*The task*
Reproduce only the lines of the material below that start at the line containing "C101: 68nF (0V, 5V) -> 220nF (0V, 5V)" and stop at the line containing "R1: none -> 43k (3V3, N19)". Keep both end lines.

*Supplied material*

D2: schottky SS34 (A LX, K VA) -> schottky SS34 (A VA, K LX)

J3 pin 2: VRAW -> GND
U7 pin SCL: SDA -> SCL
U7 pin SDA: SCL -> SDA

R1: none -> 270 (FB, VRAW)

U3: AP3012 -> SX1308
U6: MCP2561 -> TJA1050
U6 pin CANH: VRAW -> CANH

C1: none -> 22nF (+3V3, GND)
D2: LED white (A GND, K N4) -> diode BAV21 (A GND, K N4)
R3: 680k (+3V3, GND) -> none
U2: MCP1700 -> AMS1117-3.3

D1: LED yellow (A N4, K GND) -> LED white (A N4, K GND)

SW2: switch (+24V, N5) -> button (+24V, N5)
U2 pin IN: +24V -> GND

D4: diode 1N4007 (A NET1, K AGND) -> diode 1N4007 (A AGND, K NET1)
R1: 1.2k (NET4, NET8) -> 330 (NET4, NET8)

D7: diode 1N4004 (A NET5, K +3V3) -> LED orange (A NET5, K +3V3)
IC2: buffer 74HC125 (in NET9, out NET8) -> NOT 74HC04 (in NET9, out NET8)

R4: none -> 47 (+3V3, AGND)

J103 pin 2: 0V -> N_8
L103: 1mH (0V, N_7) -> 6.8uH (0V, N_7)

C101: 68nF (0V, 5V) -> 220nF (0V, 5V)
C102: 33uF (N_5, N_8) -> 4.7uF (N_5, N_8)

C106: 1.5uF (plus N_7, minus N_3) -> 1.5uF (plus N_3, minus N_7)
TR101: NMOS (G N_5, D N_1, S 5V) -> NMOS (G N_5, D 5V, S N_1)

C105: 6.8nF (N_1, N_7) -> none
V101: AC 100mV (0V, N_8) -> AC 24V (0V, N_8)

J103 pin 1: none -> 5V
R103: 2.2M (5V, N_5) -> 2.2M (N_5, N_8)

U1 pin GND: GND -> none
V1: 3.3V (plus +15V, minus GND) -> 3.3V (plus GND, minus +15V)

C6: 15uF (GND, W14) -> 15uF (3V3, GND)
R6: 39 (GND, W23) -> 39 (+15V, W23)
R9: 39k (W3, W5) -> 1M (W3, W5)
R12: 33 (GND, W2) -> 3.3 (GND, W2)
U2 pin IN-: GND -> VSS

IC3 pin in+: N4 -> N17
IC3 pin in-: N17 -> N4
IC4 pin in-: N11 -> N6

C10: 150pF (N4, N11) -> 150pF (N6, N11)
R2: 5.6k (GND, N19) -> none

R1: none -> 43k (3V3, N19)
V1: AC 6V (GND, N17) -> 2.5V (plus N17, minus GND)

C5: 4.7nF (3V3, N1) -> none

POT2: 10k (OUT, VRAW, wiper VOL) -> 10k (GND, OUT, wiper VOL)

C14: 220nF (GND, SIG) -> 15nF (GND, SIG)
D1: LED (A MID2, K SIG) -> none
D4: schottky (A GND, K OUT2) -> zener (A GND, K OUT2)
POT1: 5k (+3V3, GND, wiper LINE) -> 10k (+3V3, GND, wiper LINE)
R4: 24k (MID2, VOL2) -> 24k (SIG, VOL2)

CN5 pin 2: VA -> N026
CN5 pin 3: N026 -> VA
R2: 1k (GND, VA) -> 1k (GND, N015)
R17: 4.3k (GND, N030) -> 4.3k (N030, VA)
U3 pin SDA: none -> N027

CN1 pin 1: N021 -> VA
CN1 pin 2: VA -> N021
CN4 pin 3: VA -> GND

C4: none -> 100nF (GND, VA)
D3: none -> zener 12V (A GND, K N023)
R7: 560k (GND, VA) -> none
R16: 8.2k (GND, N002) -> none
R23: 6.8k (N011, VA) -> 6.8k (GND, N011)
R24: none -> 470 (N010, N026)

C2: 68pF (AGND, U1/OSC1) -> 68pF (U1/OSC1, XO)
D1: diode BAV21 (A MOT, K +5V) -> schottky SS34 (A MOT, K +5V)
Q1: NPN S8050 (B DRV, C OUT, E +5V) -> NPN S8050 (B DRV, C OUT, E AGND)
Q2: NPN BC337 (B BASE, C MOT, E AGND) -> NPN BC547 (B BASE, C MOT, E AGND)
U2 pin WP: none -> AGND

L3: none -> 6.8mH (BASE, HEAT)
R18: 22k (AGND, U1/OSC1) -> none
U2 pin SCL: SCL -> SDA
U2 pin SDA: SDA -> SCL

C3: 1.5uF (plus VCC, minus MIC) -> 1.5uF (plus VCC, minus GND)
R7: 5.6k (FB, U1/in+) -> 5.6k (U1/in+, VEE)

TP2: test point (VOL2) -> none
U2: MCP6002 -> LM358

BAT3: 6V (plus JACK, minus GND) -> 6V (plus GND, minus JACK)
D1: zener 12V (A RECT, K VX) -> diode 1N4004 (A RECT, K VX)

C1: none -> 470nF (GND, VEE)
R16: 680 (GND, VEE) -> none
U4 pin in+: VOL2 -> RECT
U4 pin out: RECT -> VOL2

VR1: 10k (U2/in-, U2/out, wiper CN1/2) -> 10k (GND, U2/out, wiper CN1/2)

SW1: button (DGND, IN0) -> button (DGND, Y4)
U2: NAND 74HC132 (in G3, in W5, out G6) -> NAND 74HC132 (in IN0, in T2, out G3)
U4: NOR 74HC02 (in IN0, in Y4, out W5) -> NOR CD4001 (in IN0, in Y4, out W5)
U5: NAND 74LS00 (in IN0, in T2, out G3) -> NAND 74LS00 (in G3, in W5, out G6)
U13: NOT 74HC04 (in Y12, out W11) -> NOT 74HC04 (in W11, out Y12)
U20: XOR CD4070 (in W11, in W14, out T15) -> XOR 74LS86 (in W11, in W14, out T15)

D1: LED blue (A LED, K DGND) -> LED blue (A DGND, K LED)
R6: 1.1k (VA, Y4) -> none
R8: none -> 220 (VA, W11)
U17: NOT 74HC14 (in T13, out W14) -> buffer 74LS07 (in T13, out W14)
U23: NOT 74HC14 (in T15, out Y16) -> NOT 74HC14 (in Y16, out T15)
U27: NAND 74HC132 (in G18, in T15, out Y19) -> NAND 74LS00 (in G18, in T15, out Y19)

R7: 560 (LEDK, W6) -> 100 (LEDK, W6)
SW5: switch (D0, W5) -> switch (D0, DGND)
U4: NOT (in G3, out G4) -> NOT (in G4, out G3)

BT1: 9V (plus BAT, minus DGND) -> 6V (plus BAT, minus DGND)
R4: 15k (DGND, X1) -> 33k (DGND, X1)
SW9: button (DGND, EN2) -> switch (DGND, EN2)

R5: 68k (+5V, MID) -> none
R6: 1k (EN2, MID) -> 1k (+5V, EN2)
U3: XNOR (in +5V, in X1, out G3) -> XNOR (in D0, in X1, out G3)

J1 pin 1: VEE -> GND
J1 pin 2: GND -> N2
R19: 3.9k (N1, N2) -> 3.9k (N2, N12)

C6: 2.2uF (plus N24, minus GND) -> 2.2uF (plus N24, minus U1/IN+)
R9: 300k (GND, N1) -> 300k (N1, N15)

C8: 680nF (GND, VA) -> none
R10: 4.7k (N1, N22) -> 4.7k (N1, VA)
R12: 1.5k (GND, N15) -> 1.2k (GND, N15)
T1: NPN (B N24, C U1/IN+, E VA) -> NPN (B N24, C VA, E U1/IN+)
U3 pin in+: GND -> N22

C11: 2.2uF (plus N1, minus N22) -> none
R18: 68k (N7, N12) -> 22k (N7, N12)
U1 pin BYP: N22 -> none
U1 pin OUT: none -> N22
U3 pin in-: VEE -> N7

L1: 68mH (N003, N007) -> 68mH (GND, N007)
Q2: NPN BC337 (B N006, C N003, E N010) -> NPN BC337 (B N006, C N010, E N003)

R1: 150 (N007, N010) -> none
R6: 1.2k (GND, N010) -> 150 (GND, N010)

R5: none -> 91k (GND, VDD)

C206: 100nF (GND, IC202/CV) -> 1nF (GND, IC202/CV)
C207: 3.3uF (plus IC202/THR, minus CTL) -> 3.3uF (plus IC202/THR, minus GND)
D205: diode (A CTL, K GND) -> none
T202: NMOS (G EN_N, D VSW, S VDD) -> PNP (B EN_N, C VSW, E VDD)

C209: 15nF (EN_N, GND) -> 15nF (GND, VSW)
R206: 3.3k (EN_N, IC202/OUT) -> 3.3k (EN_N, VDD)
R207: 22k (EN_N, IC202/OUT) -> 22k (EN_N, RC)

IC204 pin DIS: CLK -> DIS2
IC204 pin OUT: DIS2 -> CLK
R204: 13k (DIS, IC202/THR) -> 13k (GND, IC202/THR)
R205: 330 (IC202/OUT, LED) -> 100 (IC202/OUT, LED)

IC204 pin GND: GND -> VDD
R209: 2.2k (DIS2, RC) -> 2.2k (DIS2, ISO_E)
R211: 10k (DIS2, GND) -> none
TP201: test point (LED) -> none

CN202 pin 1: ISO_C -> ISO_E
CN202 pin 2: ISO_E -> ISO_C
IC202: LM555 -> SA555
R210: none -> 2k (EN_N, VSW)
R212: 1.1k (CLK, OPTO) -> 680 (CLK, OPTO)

*Solution*
C101: 68nF (0V, 5V) -> 220nF (0V, 5V)
C102: 33uF (N_5, N_8) -> 4.7uF (N_5, N_8)

C106: 1.5uF (plus N_7, minus N_3) -> 1.5uF (plus N_3, minus N_7)
TR101: NMOS (G N_5, D N_1, S 5V) -> NMOS (G N_5, D 5V, S N_1)

C105: 6.8nF (N_1, N_7) -> none
V101: AC 100mV (0V, N_8) -> AC 24V (0V, N_8)

J103 pin 1: none -> 5V
R103: 2.2M (5V, N_5) -> 2.2M (N_5, N_8)

U1 pin GND: GND -> none
V1: 3.3V (plus +15V, minus GND) -> 3.3V (plus GND, minus +15V)

C6: 15uF (GND, W14) -> 15uF (3V3, GND)
R6: 39 (GND, W23) -> 39 (+15V, W23)
R9: 39k (W3, W5) -> 1M (W3, W5)
R12: 33 (GND, W2) -> 3.3 (GND, W2)
U2 pin IN-: GND -> VSS

IC3 pin in+: N4 -> N17
IC3 pin in-: N17 -> N4
IC4 pin in-: N11 -> N6

C10: 150pF (N4, N11) -> 150pF (N6, N11)
R2: 5.6k (GND, N19) -> none

R1: none -> 43k (3V3, N19)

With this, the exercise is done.